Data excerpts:
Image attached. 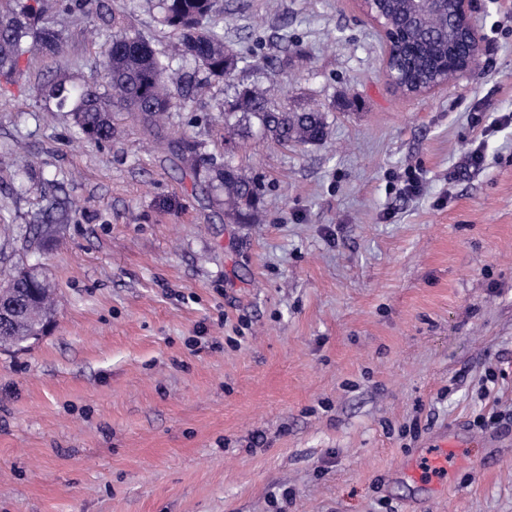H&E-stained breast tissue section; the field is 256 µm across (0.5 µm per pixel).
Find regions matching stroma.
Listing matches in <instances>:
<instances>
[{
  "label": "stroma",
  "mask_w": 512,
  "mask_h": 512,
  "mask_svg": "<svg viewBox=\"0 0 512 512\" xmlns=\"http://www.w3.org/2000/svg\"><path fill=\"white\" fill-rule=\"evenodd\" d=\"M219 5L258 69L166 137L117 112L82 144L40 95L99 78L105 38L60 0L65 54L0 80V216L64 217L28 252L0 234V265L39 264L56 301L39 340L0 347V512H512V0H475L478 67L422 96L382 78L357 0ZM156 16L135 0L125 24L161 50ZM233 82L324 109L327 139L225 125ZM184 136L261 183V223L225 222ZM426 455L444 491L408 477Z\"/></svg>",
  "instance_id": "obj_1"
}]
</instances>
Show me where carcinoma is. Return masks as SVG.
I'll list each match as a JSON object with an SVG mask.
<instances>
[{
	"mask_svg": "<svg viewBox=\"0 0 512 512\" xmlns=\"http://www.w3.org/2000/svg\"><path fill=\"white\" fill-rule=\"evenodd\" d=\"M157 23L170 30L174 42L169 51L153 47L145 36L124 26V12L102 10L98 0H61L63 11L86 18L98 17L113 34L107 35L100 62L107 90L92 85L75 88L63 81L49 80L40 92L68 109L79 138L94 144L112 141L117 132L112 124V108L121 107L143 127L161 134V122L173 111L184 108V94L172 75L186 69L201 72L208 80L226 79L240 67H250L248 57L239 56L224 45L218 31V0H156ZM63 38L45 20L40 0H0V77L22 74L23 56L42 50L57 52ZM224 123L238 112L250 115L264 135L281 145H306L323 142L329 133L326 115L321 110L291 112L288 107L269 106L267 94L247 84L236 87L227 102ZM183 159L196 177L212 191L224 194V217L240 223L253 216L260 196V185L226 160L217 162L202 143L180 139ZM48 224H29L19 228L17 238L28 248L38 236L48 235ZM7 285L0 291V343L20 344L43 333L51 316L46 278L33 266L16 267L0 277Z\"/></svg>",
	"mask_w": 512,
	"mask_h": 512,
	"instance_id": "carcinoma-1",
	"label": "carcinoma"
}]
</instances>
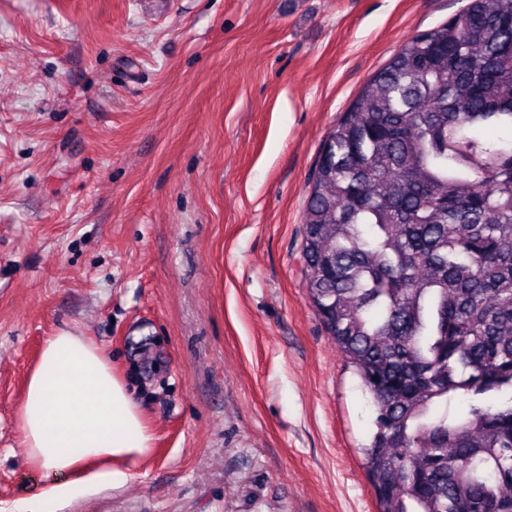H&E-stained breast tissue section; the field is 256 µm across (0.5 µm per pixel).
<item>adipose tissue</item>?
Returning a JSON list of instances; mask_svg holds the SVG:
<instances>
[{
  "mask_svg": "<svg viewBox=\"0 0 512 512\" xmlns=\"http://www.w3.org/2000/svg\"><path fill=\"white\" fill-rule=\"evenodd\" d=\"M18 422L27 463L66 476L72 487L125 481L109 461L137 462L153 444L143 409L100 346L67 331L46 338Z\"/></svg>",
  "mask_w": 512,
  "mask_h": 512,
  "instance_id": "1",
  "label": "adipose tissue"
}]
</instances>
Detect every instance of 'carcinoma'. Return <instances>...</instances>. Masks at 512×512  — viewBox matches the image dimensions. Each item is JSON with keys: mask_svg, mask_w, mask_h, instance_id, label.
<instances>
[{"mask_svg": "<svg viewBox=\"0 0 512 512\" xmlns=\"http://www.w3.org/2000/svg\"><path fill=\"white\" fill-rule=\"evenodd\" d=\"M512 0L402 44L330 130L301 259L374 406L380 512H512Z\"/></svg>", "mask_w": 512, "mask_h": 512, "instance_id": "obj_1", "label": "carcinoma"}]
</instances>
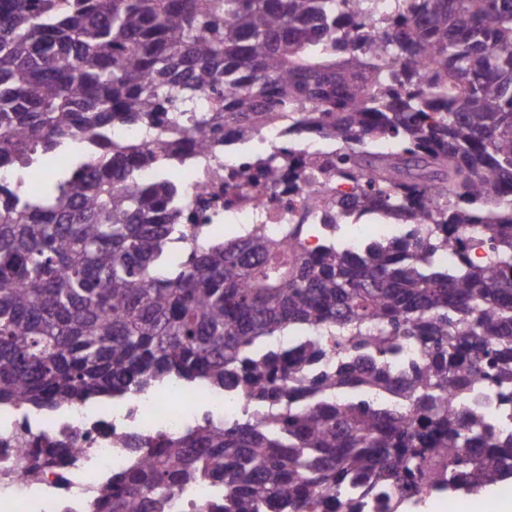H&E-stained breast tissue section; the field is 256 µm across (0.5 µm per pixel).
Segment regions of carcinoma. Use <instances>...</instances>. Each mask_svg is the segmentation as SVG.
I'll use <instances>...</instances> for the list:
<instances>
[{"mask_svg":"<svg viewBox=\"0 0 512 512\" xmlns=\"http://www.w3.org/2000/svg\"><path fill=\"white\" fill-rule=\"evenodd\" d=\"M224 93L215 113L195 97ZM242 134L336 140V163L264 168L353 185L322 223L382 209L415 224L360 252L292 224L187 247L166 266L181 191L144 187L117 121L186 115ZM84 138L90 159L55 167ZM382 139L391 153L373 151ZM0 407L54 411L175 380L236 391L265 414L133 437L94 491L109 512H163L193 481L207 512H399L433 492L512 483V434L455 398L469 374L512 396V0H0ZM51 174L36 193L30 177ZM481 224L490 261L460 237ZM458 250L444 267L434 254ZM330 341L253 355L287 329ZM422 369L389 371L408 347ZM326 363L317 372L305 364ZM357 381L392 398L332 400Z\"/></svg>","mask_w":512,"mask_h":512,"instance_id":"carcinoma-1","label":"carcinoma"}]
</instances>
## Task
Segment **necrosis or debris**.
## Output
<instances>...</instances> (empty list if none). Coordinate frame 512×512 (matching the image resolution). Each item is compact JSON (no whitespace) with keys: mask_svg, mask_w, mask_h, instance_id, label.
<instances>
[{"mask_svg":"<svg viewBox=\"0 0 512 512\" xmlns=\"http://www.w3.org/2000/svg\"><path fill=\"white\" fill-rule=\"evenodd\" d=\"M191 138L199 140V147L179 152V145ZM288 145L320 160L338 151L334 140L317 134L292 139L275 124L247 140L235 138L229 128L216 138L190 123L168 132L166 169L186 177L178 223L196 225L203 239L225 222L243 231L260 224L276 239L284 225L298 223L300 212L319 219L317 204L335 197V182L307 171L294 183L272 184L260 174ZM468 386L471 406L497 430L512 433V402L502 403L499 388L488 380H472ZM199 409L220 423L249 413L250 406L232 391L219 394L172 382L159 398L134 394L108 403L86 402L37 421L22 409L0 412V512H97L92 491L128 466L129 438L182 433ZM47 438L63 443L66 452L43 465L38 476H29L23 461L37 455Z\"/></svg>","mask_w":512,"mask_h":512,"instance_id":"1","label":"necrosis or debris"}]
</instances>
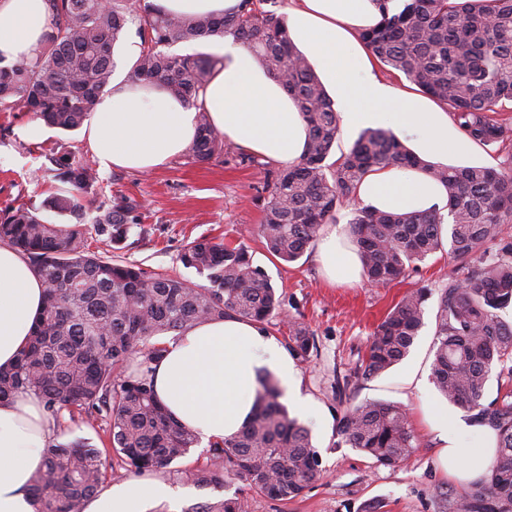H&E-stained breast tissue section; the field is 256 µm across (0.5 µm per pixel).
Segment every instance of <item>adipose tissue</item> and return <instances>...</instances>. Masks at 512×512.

...

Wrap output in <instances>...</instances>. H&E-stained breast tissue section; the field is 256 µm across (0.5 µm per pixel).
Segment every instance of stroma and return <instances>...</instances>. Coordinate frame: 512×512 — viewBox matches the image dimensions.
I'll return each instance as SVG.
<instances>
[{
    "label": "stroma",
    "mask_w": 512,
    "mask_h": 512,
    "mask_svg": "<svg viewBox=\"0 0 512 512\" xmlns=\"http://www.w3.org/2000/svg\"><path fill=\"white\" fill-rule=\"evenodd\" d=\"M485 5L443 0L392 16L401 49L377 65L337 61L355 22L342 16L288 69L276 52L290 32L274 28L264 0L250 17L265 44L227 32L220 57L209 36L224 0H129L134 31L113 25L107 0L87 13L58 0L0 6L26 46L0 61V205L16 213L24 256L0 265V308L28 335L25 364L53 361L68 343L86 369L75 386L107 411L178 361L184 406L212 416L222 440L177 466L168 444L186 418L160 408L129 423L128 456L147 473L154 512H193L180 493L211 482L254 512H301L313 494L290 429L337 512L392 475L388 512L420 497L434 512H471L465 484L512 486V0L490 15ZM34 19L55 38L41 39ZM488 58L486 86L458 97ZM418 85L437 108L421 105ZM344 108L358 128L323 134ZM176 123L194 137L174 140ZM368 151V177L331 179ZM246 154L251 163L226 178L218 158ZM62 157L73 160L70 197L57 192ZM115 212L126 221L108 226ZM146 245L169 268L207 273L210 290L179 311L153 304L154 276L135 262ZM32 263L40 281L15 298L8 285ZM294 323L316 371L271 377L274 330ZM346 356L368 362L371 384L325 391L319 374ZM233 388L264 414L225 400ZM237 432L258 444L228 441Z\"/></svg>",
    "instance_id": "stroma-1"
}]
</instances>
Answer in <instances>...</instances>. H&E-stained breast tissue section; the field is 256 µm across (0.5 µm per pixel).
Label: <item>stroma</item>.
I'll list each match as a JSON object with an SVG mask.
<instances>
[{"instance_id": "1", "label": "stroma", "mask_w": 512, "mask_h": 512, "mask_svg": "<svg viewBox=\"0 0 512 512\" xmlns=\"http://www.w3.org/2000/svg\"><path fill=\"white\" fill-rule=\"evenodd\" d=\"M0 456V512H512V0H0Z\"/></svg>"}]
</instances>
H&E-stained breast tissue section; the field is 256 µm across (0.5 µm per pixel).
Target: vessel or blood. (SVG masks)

Exercise details: Transcribe precisely the lines between the one that contains "Answer in <instances>...</instances>." and the one that contains "Target: vessel or blood. (SVG masks)", counting those two lines as part of the range.

Final result:
Answer in <instances>...</instances>. H&E-stained breast tissue section; the field is 256 µm across (0.5 µm per pixel).
Label: <item>stroma</item>.
I'll list each match as a JSON object with an SVG mask.
<instances>
[{"instance_id": "1", "label": "stroma", "mask_w": 512, "mask_h": 512, "mask_svg": "<svg viewBox=\"0 0 512 512\" xmlns=\"http://www.w3.org/2000/svg\"><path fill=\"white\" fill-rule=\"evenodd\" d=\"M0 456V512H512V0H0Z\"/></svg>"}]
</instances>
H&E-stained breast tissue section; the field is 256 µm across (0.5 µm per pixel).
Target: vessel or blood. (SVG masks)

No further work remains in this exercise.